Exercise instructions: Only certain lines below are wanted: those starting at the line containing "in_second: [238, 253]" and ending at the line containing "in_second: [689, 281]", both included, each retyped exactly.

Given data:
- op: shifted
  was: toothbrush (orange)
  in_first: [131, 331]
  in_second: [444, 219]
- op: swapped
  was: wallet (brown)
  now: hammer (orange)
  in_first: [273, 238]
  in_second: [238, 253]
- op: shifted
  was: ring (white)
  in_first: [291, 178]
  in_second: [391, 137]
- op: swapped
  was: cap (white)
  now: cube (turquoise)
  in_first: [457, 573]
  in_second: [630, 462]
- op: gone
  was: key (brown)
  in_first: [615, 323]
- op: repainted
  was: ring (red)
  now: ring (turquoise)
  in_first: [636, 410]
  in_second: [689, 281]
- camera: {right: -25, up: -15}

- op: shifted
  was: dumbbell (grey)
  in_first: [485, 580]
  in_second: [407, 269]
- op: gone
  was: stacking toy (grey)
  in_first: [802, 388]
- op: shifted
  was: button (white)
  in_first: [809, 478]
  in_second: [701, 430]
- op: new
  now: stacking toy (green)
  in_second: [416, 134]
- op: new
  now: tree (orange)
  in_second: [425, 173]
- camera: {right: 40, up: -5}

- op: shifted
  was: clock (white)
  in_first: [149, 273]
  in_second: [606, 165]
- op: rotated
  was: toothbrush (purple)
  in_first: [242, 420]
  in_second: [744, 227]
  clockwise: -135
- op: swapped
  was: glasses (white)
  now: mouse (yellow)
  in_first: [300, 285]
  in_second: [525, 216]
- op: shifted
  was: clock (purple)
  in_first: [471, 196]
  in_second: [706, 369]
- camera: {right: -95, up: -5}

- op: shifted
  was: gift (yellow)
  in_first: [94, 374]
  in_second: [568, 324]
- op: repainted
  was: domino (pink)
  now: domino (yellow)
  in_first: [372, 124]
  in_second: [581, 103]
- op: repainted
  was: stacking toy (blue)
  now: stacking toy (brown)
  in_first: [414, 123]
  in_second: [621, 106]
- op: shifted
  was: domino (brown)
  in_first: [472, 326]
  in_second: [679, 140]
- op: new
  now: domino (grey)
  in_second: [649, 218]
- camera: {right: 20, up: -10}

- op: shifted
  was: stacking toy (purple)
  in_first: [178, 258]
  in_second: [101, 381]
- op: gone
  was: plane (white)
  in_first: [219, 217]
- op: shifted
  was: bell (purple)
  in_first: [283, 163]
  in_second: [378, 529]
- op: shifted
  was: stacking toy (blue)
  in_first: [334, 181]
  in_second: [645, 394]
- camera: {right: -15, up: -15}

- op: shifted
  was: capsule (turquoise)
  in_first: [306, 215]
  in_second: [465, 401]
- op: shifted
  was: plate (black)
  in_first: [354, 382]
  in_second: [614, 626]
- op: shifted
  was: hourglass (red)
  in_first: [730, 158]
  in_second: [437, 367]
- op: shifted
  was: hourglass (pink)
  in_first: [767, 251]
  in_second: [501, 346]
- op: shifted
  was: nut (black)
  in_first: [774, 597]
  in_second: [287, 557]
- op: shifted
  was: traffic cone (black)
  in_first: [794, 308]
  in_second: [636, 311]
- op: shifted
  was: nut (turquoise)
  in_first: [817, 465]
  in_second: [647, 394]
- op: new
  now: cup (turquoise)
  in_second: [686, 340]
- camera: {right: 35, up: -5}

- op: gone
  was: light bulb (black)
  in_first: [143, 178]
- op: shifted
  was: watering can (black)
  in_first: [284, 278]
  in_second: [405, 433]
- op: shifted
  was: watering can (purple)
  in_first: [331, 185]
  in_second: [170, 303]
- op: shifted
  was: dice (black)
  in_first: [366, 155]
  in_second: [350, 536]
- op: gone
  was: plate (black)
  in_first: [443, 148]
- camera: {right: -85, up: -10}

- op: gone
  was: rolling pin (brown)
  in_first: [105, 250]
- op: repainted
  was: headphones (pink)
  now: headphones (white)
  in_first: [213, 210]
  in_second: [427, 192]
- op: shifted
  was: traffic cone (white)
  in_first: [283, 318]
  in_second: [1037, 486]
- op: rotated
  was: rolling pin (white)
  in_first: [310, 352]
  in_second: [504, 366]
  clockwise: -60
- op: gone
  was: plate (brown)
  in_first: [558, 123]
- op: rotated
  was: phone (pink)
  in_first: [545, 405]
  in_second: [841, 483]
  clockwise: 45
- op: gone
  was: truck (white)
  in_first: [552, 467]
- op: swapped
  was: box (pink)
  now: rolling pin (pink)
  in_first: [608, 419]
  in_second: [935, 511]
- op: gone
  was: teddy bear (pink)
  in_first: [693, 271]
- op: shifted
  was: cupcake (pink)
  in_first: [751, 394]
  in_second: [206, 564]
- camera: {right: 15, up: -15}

Expected output:
  in_second: [238, 253]
- op: shifted
  was: ring (white)
  in_first: [291, 178]
  in_second: [391, 137]
- op: swapped
  was: cap (white)
  now: cube (turquoise)
  in_first: [457, 573]
  in_second: [630, 462]
- op: gone
  was: key (brown)
  in_first: [615, 323]
- op: repainted
  was: ring (red)
  now: ring (turquoise)
  in_first: [636, 410]
  in_second: [689, 281]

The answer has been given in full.